Information supplied Block Start

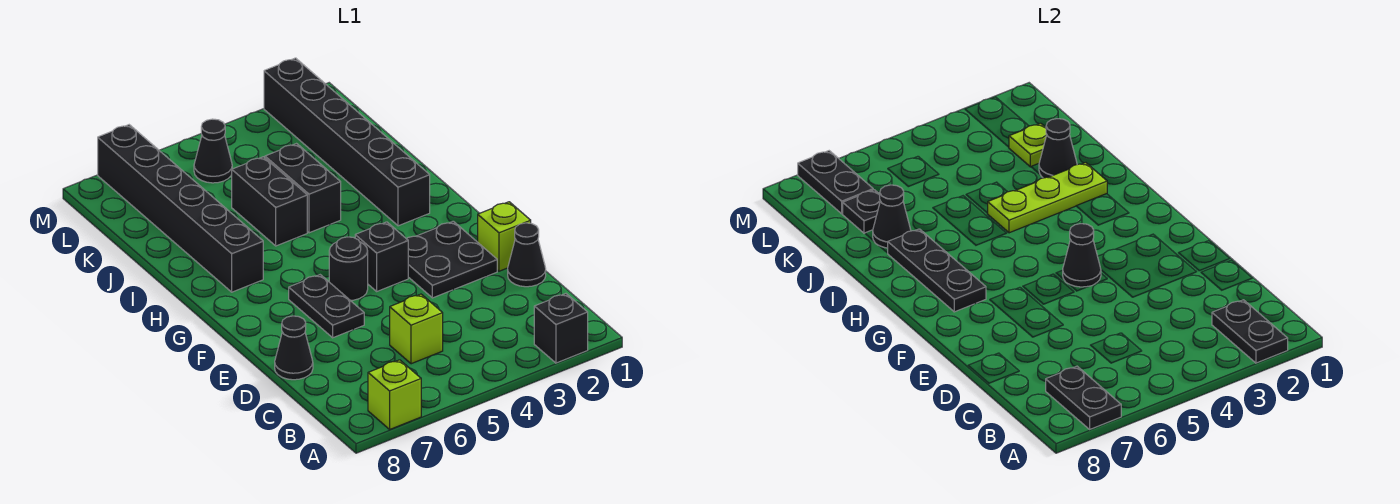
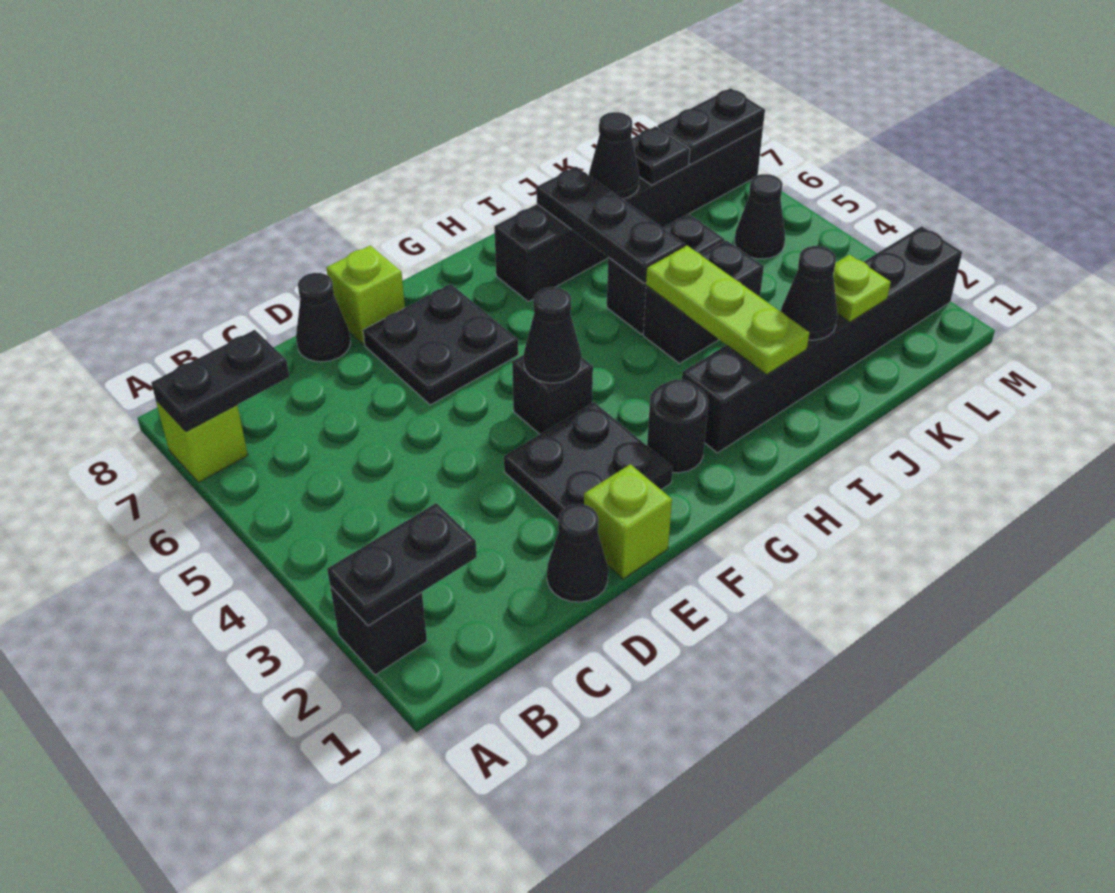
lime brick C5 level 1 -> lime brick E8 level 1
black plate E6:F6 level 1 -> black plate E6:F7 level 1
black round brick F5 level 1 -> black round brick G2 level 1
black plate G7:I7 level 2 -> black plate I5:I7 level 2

Information supplied Block End
Information supplied Block Start

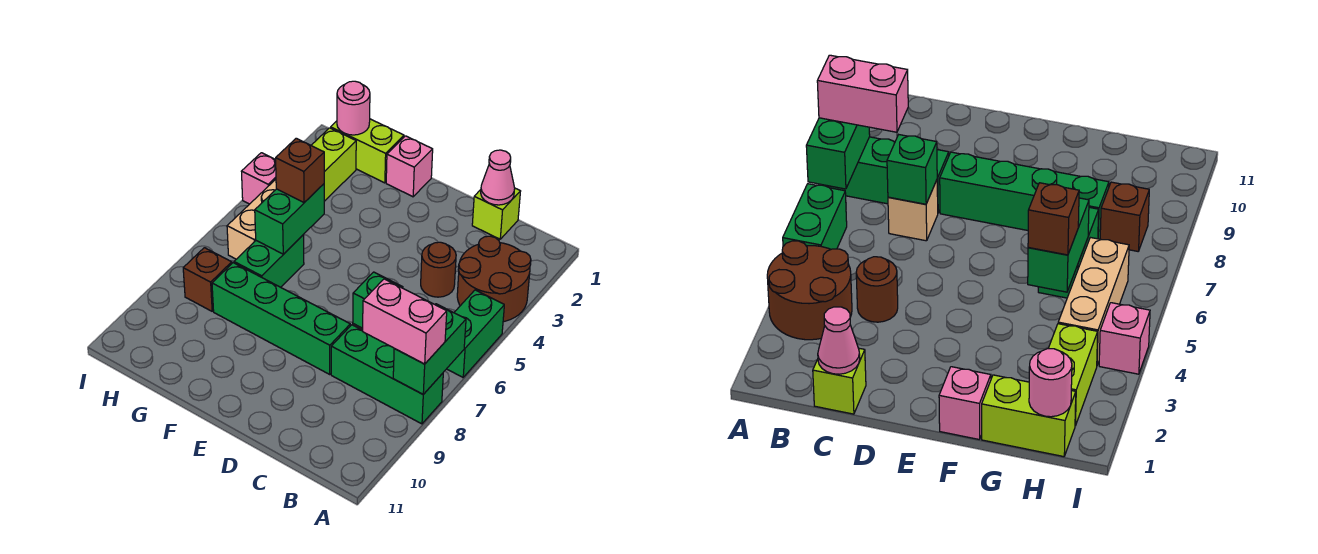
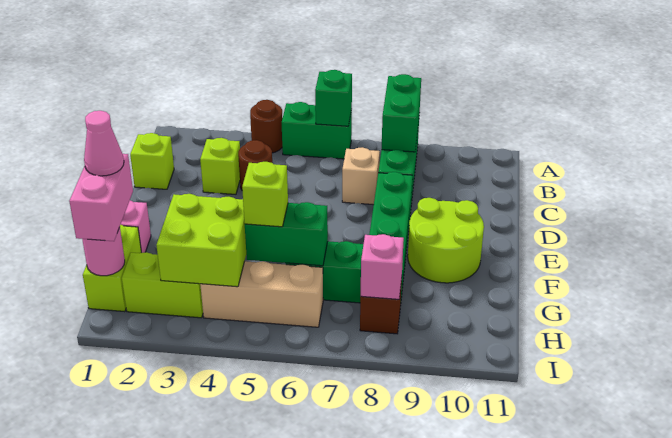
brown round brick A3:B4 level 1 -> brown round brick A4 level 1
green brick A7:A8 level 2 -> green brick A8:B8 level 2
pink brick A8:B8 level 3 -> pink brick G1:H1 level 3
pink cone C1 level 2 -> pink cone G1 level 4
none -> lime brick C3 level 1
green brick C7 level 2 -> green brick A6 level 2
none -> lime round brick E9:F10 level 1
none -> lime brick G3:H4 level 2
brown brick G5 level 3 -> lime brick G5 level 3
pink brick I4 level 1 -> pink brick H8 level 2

Information supplied Block End
Information supplied Block Start

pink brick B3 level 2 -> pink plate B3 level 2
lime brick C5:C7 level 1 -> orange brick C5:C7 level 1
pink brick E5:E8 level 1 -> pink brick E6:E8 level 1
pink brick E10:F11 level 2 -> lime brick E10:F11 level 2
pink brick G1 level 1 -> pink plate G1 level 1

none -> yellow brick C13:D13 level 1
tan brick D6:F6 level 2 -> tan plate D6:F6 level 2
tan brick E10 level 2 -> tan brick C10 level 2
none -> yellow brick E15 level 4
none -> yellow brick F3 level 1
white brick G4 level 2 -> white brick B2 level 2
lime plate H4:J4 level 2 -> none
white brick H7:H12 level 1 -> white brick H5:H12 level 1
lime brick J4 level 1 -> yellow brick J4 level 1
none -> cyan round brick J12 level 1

Information supplied Block End

Problem requirements - Only the lines above from the one with "lime plate H4:J4 level 2 -> none" through the one with "none -> cyan round brick J12 level 1" should be duplicated, character for character.

Finished exercise -
lime plate H4:J4 level 2 -> none
white brick H7:H12 level 1 -> white brick H5:H12 level 1
lime brick J4 level 1 -> yellow brick J4 level 1
none -> cyan round brick J12 level 1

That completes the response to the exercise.